◆ **DIRECTIONS**
Each record here should be printed again exactly; please leave its pictures out.

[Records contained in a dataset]
☆ ☆ ☆ ☆

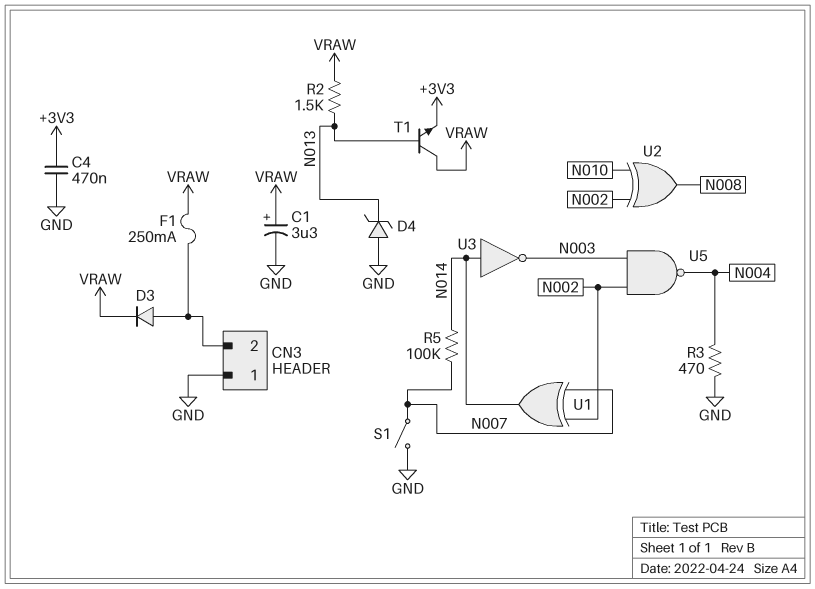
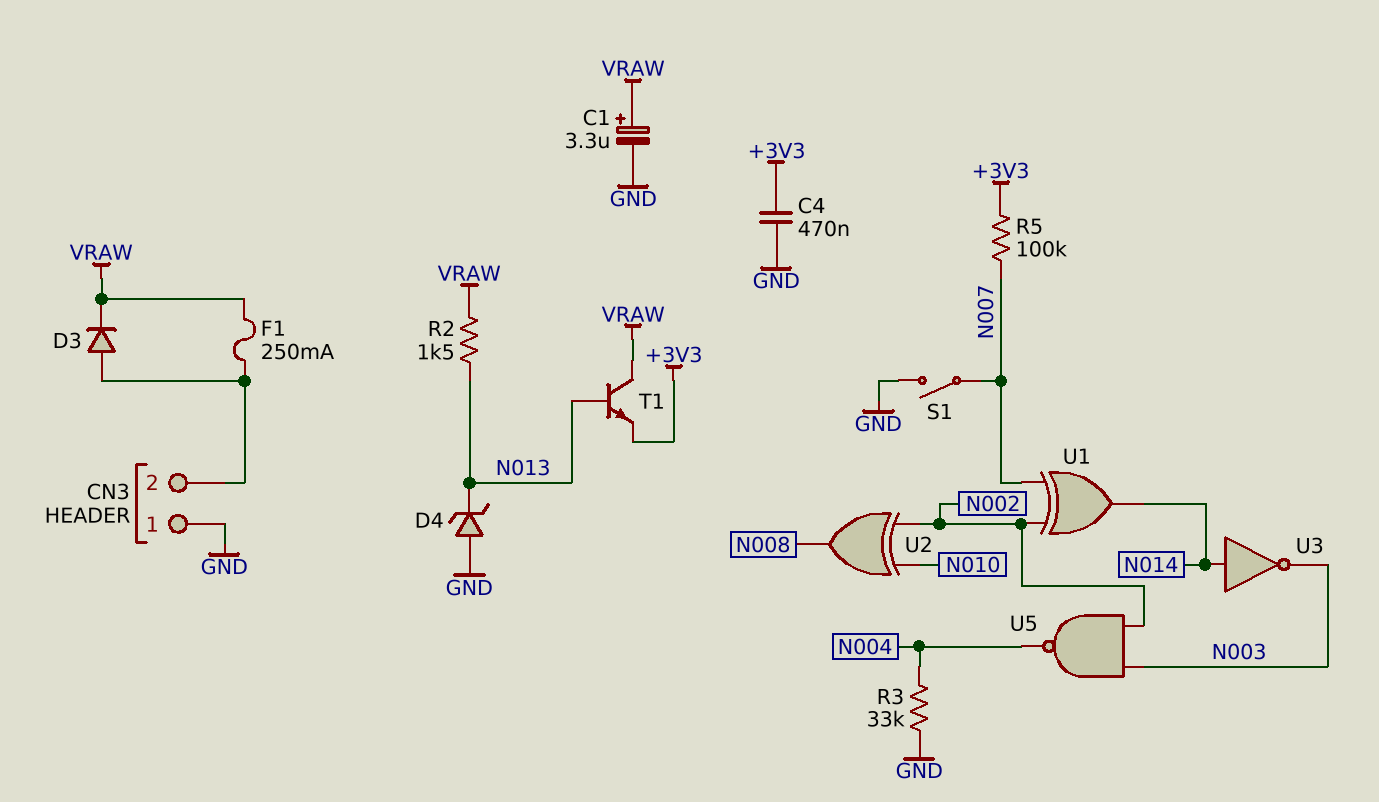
R3: 470 (GND, N004) -> 33k (GND, N004)
R5: 100k (N007, N014) -> 100k (+3V3, N007)

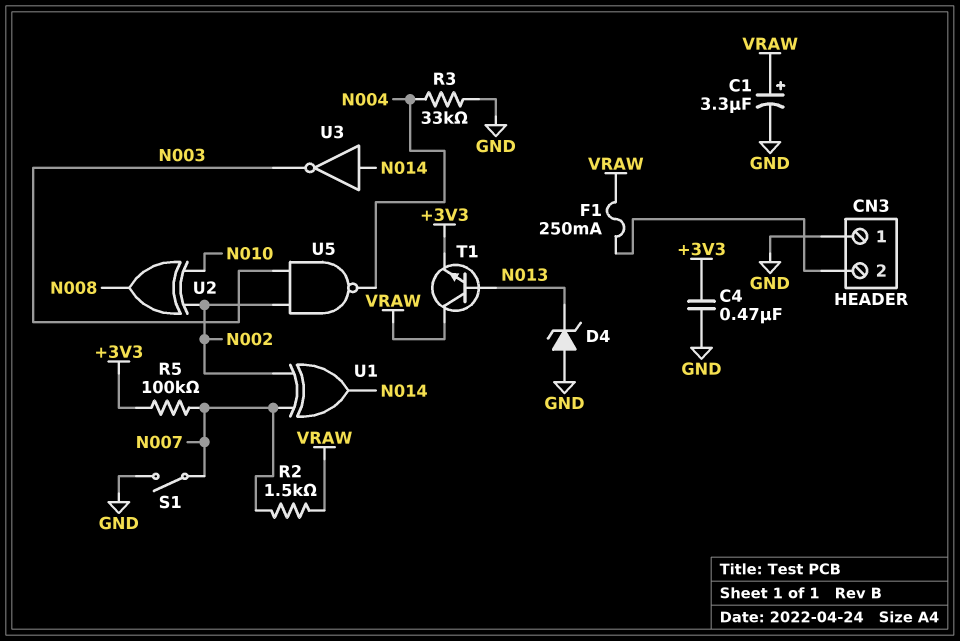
D3: diode (A CN3/2, K VRAW) -> none
R2: 1.5k (N013, VRAW) -> 1.5k (N007, VRAW)

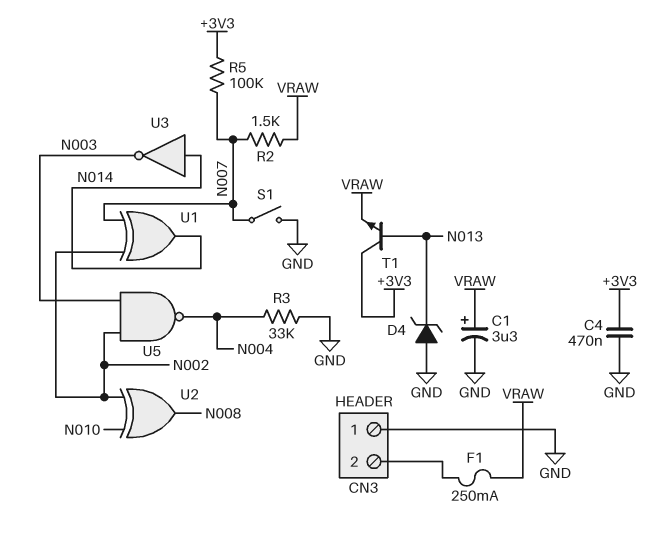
T1: NPN (B N013, C VRAW, E +3V3) -> NPN (B N013, C +3V3, E VRAW)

☆ ☆ ☆ ☆

◆ **RESULT FOR THIS EXERCISE**
R3: 470 (GND, N004) -> 33k (GND, N004)
R5: 100k (N007, N014) -> 100k (+3V3, N007)

D3: diode (A CN3/2, K VRAW) -> none
R2: 1.5k (N013, VRAW) -> 1.5k (N007, VRAW)

T1: NPN (B N013, C VRAW, E +3V3) -> NPN (B N013, C +3V3, E VRAW)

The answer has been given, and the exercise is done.